(Data block begins)
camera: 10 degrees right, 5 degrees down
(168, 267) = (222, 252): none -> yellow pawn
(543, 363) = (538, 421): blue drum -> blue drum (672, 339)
(Data block ends)
Task:
Restate the listing in full, word for word.

Solution:
camera: 10 degrees right, 5 degrees down
(168, 267) = (222, 252): none -> yellow pawn
(543, 363) = (538, 421): blue drum -> blue drum (672, 339)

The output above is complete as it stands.